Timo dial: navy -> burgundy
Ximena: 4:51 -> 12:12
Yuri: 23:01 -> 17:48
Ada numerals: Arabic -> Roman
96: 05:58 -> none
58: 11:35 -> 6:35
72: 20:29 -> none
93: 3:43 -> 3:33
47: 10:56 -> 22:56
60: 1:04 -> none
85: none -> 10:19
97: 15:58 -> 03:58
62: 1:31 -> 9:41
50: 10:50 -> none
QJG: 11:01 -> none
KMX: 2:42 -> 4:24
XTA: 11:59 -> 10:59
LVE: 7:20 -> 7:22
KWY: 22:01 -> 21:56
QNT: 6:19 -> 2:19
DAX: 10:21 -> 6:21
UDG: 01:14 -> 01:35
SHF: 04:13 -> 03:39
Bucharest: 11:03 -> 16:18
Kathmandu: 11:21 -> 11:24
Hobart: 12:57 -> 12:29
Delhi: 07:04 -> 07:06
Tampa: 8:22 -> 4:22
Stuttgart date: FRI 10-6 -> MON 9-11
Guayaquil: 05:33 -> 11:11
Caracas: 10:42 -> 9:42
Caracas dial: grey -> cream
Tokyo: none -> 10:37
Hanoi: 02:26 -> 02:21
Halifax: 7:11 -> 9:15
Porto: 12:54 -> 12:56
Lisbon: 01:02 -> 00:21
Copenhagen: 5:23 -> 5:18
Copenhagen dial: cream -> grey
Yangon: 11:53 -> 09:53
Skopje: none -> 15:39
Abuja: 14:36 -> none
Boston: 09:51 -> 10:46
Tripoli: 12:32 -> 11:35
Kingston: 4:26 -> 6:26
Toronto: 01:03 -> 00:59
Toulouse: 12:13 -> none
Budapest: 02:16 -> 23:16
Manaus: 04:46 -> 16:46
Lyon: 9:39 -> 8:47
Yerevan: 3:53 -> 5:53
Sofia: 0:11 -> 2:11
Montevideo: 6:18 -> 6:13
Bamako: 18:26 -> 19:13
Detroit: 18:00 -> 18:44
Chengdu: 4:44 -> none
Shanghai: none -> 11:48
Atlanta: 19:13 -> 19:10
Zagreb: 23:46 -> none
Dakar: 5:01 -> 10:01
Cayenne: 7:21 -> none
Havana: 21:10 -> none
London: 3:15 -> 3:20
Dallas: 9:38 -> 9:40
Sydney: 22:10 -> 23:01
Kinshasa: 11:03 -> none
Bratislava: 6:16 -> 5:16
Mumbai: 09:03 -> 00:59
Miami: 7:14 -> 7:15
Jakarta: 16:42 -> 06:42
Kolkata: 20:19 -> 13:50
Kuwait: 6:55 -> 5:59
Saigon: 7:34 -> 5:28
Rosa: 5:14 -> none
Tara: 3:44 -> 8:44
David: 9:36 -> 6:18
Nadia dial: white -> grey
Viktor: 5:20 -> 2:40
========
Rewrite all of the lines above as a JSON list of strings, with one string per line and any blank lines left out.

WORKED SOLUTION:
[
  "Timo dial: navy -> burgundy",
  "Ximena: 4:51 -> 12:12",
  "Yuri: 23:01 -> 17:48",
  "Ada numerals: Arabic -> Roman",
  "96: 05:58 -> none",
  "58: 11:35 -> 6:35",
  "72: 20:29 -> none",
  "93: 3:43 -> 3:33",
  "47: 10:56 -> 22:56",
  "60: 1:04 -> none",
  "85: none -> 10:19",
  "97: 15:58 -> 03:58",
  "62: 1:31 -> 9:41",
  "50: 10:50 -> none",
  "QJG: 11:01 -> none",
  "KMX: 2:42 -> 4:24",
  "XTA: 11:59 -> 10:59",
  "LVE: 7:20 -> 7:22",
  "KWY: 22:01 -> 21:56",
  "QNT: 6:19 -> 2:19",
  "DAX: 10:21 -> 6:21",
  "UDG: 01:14 -> 01:35",
  "SHF: 04:13 -> 03:39",
  "Bucharest: 11:03 -> 16:18",
  "Kathmandu: 11:21 -> 11:24",
  "Hobart: 12:57 -> 12:29",
  "Delhi: 07:04 -> 07:06",
  "Tampa: 8:22 -> 4:22",
  "Stuttgart date: FRI 10-6 -> MON 9-11",
  "Guayaquil: 05:33 -> 11:11",
  "Caracas: 10:42 -> 9:42",
  "Caracas dial: grey -> cream",
  "Tokyo: none -> 10:37",
  "Hanoi: 02:26 -> 02:21",
  "Halifax: 7:11 -> 9:15",
  "Porto: 12:54 -> 12:56",
  "Lisbon: 01:02 -> 00:21",
  "Copenhagen: 5:23 -> 5:18",
  "Copenhagen dial: cream -> grey",
  "Yangon: 11:53 -> 09:53",
  "Skopje: none -> 15:39",
  "Abuja: 14:36 -> none",
  "Boston: 09:51 -> 10:46",
  "Tripoli: 12:32 -> 11:35",
  "Kingston: 4:26 -> 6:26",
  "Toronto: 01:03 -> 00:59",
  "Toulouse: 12:13 -> none",
  "Budapest: 02:16 -> 23:16",
  "Manaus: 04:46 -> 16:46",
  "Lyon: 9:39 -> 8:47",
  "Yerevan: 3:53 -> 5:53",
  "Sofia: 0:11 -> 2:11",
  "Montevideo: 6:18 -> 6:13",
  "Bamako: 18:26 -> 19:13",
  "Detroit: 18:00 -> 18:44",
  "Chengdu: 4:44 -> none",
  "Shanghai: none -> 11:48",
  "Atlanta: 19:13 -> 19:10",
  "Zagreb: 23:46 -> none",
  "Dakar: 5:01 -> 10:01",
  "Cayenne: 7:21 -> none",
  "Havana: 21:10 -> none",
  "London: 3:15 -> 3:20",
  "Dallas: 9:38 -> 9:40",
  "Sydney: 22:10 -> 23:01",
  "Kinshasa: 11:03 -> none",
  "Bratislava: 6:16 -> 5:16",
  "Mumbai: 09:03 -> 00:59",
  "Miami: 7:14 -> 7:15",
  "Jakarta: 16:42 -> 06:42",
  "Kolkata: 20:19 -> 13:50",
  "Kuwait: 6:55 -> 5:59",
  "Saigon: 7:34 -> 5:28",
  "Rosa: 5:14 -> none",
  "Tara: 3:44 -> 8:44",
  "David: 9:36 -> 6:18",
  "Nadia dial: white -> grey",
  "Viktor: 5:20 -> 2:40"
]